Work to be completed >> Output every record exactly and leave each picture out.

━━━━━━━━━━━━━━━━━━━━

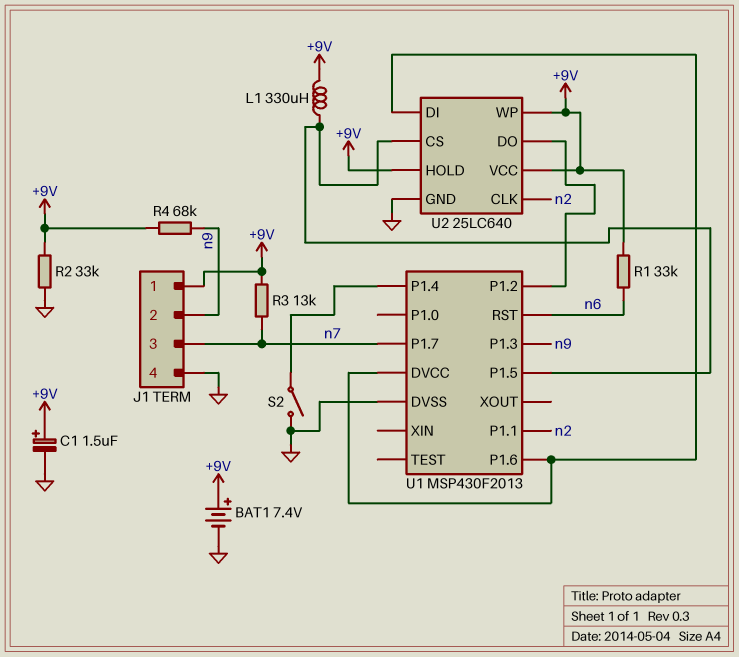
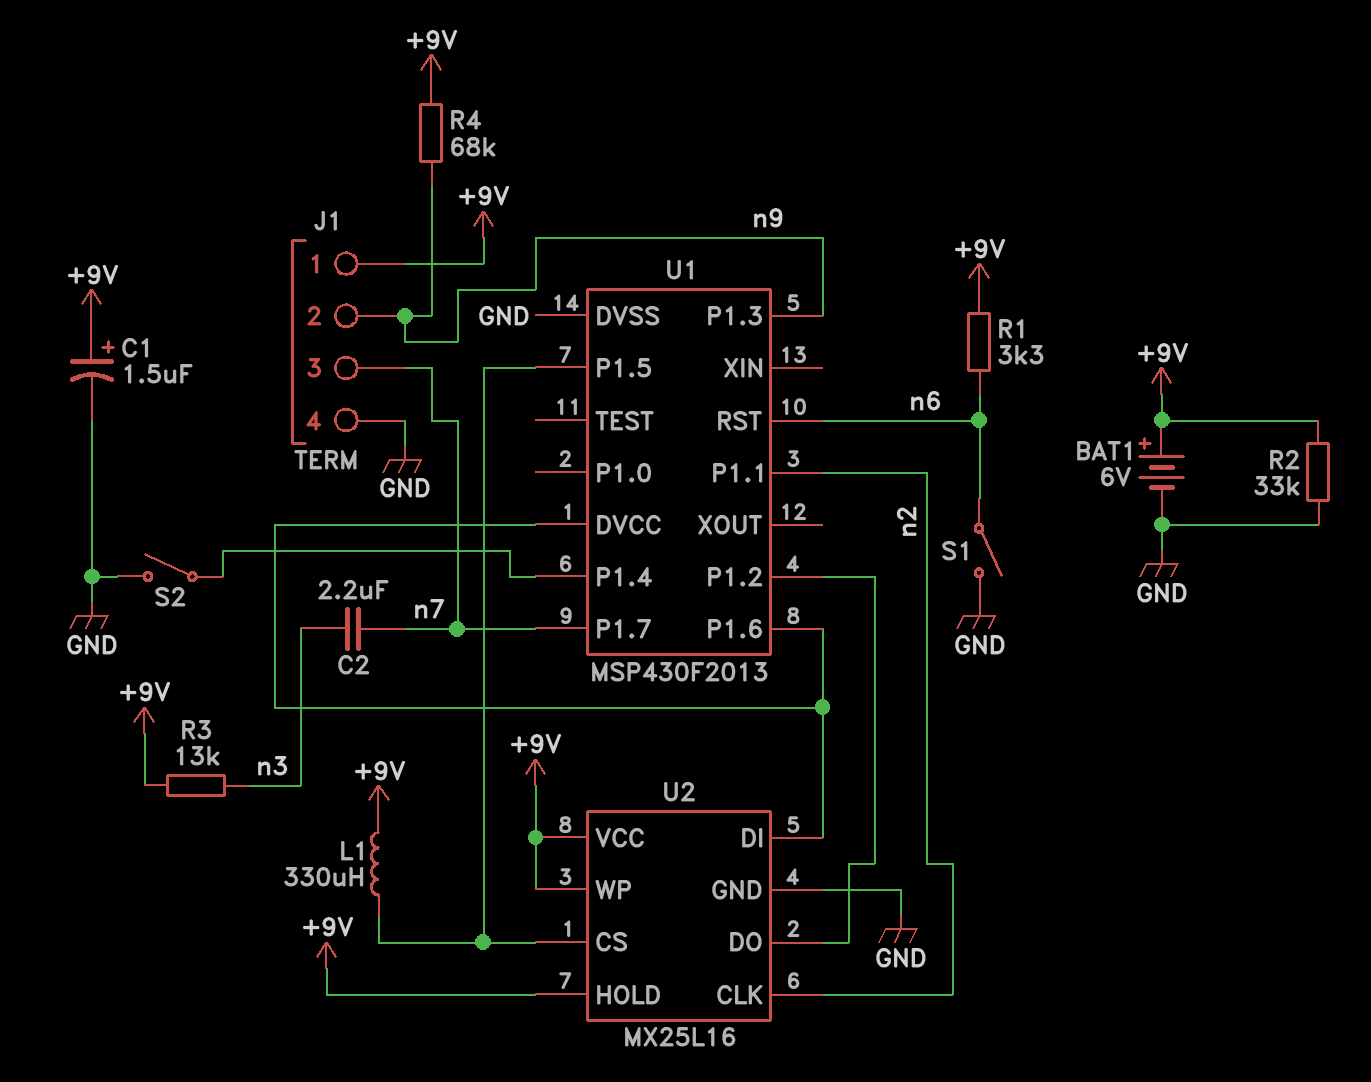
BAT1: 7.4V (plus +9V, minus GND) -> 6V (plus +9V, minus GND)
C2: none -> 2.2uF (n3, n7)
R1: 33k (+9V, n6) -> 3.3k (+9V, n6)
R3: 13k (+9V, n7) -> 13k (+9V, n3)
S1: none -> switch (GND, n6)
U2: 25LC640 -> MX25L16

━━━━━━━━━━━━━━━━━━━━

Expected output >>
BAT1: 7.4V (plus +9V, minus GND) -> 6V (plus +9V, minus GND)
C2: none -> 2.2uF (n3, n7)
R1: 33k (+9V, n6) -> 3.3k (+9V, n6)
R3: 13k (+9V, n7) -> 13k (+9V, n3)
S1: none -> switch (GND, n6)
U2: 25LC640 -> MX25L16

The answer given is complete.